◆ **Exercise brief**
Apart from the pictures, the listing is to be returned exactly.

#####

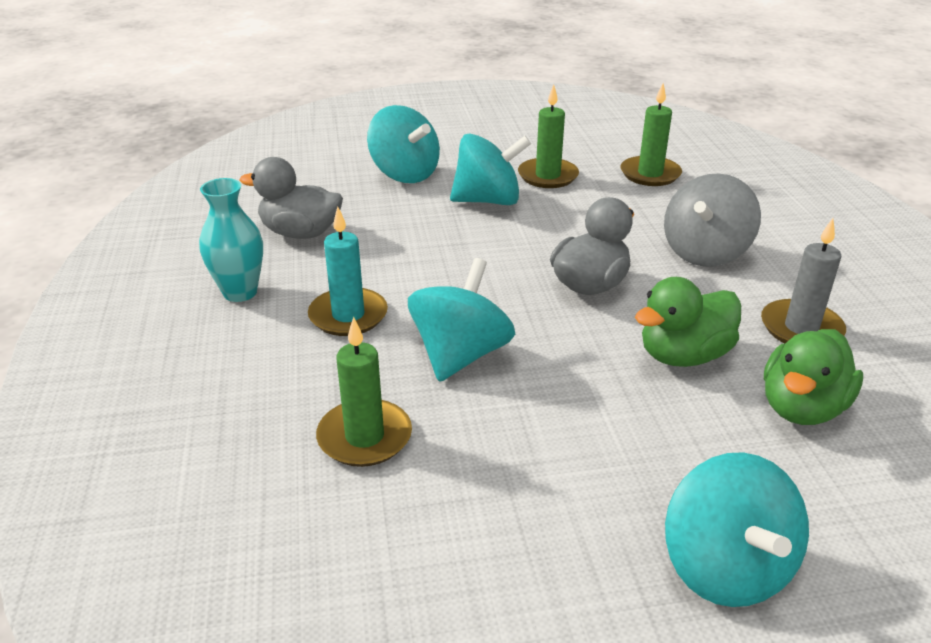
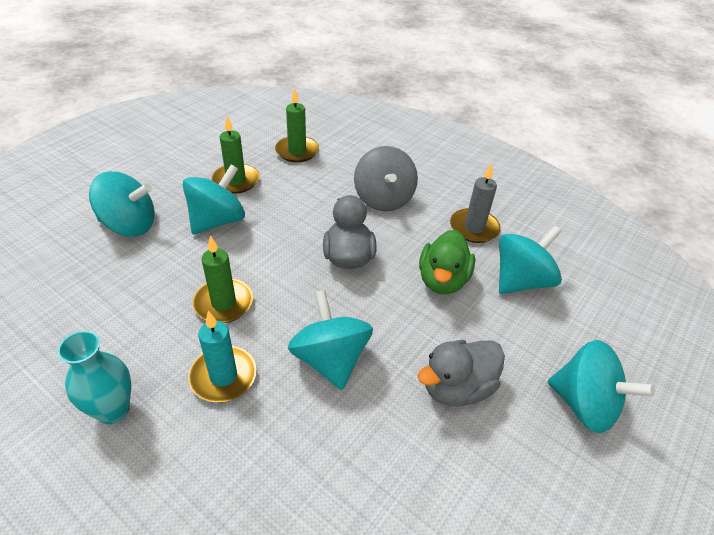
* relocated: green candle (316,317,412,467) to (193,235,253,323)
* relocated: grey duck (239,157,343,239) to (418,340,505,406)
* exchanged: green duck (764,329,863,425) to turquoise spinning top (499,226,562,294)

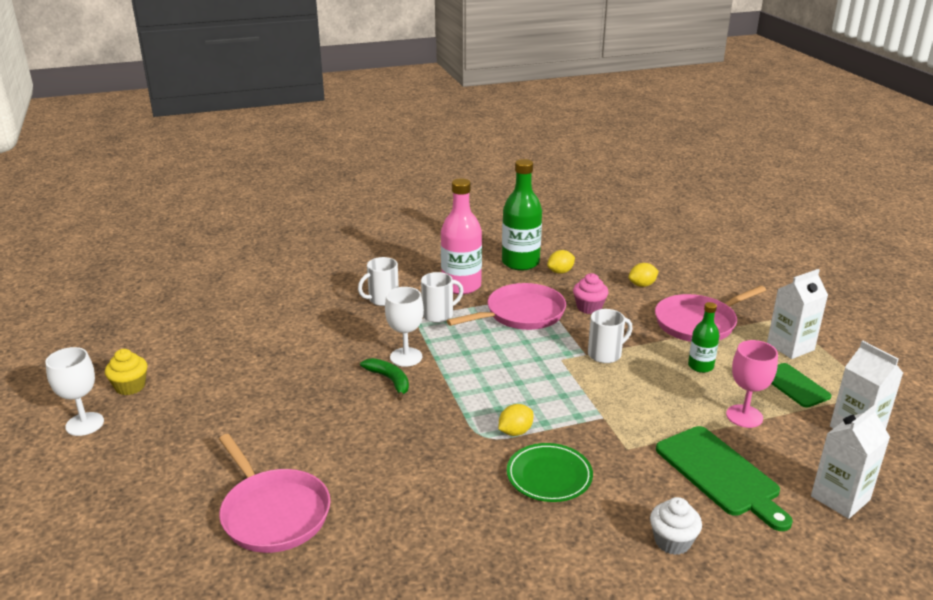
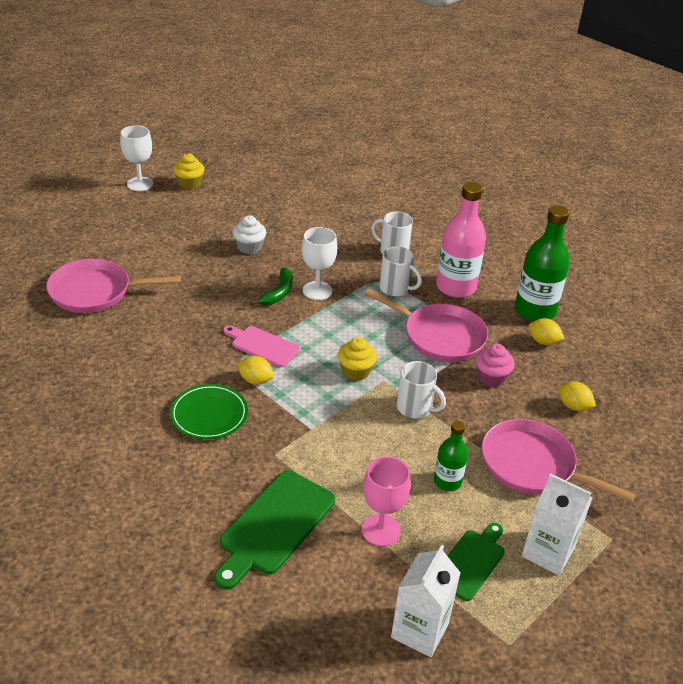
* spun: pink pan (219,434,331,553) = (46,259,180,313) 60 degrees clockwise
* appeared: pink cutting board (223,326,300,367)
* relocated: white cupcake (650,497,702,555) to (233,215,266,254)
* appeared: yellow cupcake (338,337,377,381)
* missing: white carton (811,405,890,519)

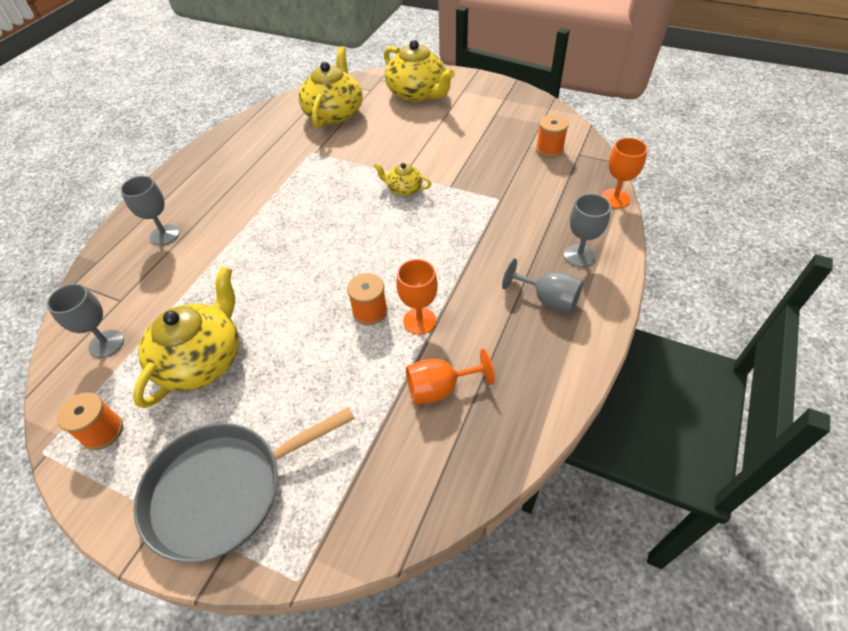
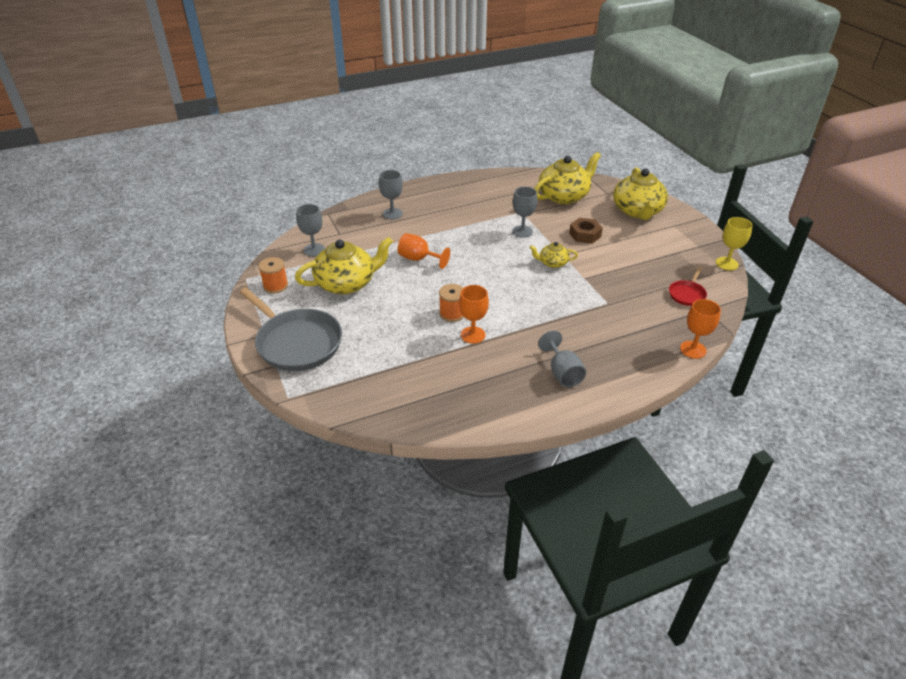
* spun: grey pan (134,407,355,563) = (240,288,342,371) 150 degrees counterclockwise
* relocated: orange goblet (406,349,495,404) to (398,233,450,269)
* relocated: grey goblet (564,193,611,267) to (512,187,537,238)
* spun: yellow teapot (374,163,431,196) = (529,242,578,268) 60 degrees counterclockwise
* appeared: brown nut (569,218,603,244)
* exchanged: orange spool (536,115,569,158) to red pan (669,267,707,306)
* appeared: yellow goblet (716,217,753,271)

#####

◆ **Answer below**
* relocated: green candle (316,317,412,467) to (193,235,253,323)
* relocated: grey duck (239,157,343,239) to (418,340,505,406)
* exchanged: green duck (764,329,863,425) to turquoise spinning top (499,226,562,294)

* spun: pink pan (219,434,331,553) = (46,259,180,313) 60 degrees clockwise
* appeared: pink cutting board (223,326,300,367)
* relocated: white cupcake (650,497,702,555) to (233,215,266,254)
* appeared: yellow cupcake (338,337,377,381)
* missing: white carton (811,405,890,519)

* spun: grey pan (134,407,355,563) = (240,288,342,371) 150 degrees counterclockwise
* relocated: orange goblet (406,349,495,404) to (398,233,450,269)
* relocated: grey goblet (564,193,611,267) to (512,187,537,238)
* spun: yellow teapot (374,163,431,196) = (529,242,578,268) 60 degrees counterclockwise
* appeared: brown nut (569,218,603,244)
* exchanged: orange spool (536,115,569,158) to red pan (669,267,707,306)
* appeared: yellow goblet (716,217,753,271)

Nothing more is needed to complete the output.